**Task details**
Begin your copy at the line with "yellow arrow: (60, 69) -> (71, 66), moved" in the records below and end it at the line with "white L-shape: (144, 208) -> (91, 108), moved", restating each line word for word; omit the pictures.

**Entries provided**
= = = =

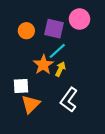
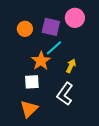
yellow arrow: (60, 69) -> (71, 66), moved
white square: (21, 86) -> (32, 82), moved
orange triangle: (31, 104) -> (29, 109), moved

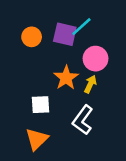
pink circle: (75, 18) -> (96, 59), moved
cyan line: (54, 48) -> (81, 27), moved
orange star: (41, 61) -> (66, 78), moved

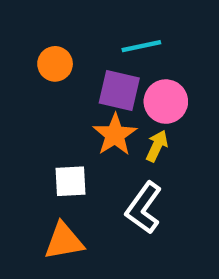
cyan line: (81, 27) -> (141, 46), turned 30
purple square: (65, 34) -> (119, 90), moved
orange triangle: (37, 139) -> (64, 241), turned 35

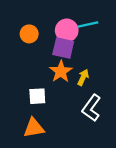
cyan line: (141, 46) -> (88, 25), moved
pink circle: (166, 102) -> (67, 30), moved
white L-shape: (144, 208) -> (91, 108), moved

= = = =

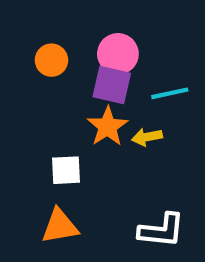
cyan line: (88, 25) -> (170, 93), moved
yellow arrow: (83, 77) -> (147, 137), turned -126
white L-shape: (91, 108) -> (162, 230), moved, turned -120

= = = =

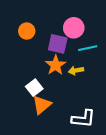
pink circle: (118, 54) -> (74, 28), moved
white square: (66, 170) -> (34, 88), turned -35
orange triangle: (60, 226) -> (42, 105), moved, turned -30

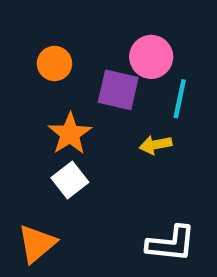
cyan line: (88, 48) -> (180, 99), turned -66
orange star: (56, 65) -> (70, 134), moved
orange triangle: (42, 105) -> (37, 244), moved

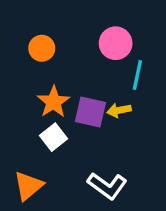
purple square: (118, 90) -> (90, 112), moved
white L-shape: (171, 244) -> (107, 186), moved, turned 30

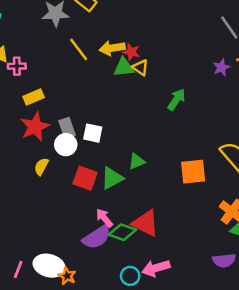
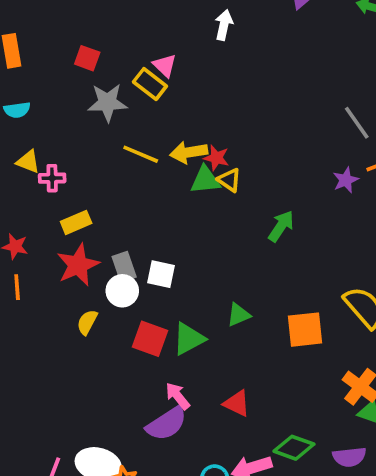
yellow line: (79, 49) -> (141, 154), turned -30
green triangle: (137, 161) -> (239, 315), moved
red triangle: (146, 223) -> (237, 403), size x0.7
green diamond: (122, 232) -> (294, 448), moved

= = = =

**Task response**
yellow arrow: (60, 69) -> (71, 66), moved
white square: (21, 86) -> (32, 82), moved
orange triangle: (31, 104) -> (29, 109), moved

pink circle: (75, 18) -> (96, 59), moved
cyan line: (54, 48) -> (81, 27), moved
orange star: (41, 61) -> (66, 78), moved

cyan line: (81, 27) -> (141, 46), turned 30
purple square: (65, 34) -> (119, 90), moved
orange triangle: (37, 139) -> (64, 241), turned 35

cyan line: (141, 46) -> (88, 25), moved
pink circle: (166, 102) -> (67, 30), moved
white L-shape: (144, 208) -> (91, 108), moved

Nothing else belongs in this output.